» **Task to carry out**: Quote every one of the lines below word for word, without changing anything.

» **Dataset records**:

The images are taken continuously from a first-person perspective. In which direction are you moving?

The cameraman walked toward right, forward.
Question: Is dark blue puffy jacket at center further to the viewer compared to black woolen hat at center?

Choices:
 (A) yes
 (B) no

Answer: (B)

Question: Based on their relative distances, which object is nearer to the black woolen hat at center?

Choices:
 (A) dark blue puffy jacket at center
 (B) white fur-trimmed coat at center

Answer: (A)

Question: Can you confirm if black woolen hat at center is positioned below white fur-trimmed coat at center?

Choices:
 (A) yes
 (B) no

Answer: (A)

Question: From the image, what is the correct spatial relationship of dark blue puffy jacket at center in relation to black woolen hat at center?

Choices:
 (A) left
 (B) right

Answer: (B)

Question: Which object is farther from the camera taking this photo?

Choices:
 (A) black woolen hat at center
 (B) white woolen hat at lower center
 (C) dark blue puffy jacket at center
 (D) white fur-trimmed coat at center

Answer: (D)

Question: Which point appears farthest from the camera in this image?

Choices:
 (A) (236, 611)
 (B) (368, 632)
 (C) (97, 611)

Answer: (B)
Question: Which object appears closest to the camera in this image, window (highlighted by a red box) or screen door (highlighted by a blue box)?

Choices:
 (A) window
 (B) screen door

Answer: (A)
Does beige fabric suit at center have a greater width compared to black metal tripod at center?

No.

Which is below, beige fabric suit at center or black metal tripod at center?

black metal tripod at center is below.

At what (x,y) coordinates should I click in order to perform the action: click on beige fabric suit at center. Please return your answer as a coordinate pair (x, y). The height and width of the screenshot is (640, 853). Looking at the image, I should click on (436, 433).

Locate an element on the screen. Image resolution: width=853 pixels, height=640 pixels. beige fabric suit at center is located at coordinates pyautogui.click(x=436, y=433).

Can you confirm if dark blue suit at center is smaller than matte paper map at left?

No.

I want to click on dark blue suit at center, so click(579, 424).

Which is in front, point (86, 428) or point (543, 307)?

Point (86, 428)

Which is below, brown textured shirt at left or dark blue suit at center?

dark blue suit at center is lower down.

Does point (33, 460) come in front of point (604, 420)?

» **Response to the task**:
The images are taken continuously from a first-person perspective. In which direction are you moving?

The cameraman walked toward right, forward.
Question: Is dark blue puffy jacket at center further to the viewer compared to black woolen hat at center?

Choices:
 (A) yes
 (B) no

Answer: (B)

Question: Based on their relative distances, which object is nearer to the black woolen hat at center?

Choices:
 (A) dark blue puffy jacket at center
 (B) white fur-trimmed coat at center

Answer: (A)

Question: Can you confirm if black woolen hat at center is positioned below white fur-trimmed coat at center?

Choices:
 (A) yes
 (B) no

Answer: (A)

Question: From the image, what is the correct spatial relationship of dark blue puffy jacket at center in relation to black woolen hat at center?

Choices:
 (A) left
 (B) right

Answer: (B)

Question: Which object is farther from the camera taking this photo?

Choices:
 (A) black woolen hat at center
 (B) white woolen hat at lower center
 (C) dark blue puffy jacket at center
 (D) white fur-trimmed coat at center

Answer: (D)

Question: Which point appears farthest from the camera in this image?

Choices:
 (A) (236, 611)
 (B) (368, 632)
 (C) (97, 611)

Answer: (B)
Question: Which object appears closest to the camera in this image, window (highlighted by a red box) or screen door (highlighted by a blue box)?

Choices:
 (A) window
 (B) screen door

Answer: (A)
Does beige fabric suit at center have a greater width compared to black metal tripod at center?

No.

Which is below, beige fabric suit at center or black metal tripod at center?

black metal tripod at center is below.

At what (x,y) coordinates should I click in order to perform the action: click on beige fabric suit at center. Please return your answer as a coordinate pair (x, y). The height and width of the screenshot is (640, 853). Looking at the image, I should click on (436, 433).

Locate an element on the screen. Image resolution: width=853 pixels, height=640 pixels. beige fabric suit at center is located at coordinates pyautogui.click(x=436, y=433).

Can you confirm if dark blue suit at center is smaller than matte paper map at left?

No.

I want to click on dark blue suit at center, so click(579, 424).

Which is in front, point (86, 428) or point (543, 307)?

Point (86, 428)

Which is below, brown textured shirt at left or dark blue suit at center?

dark blue suit at center is lower down.

Does point (33, 460) come in front of point (604, 420)?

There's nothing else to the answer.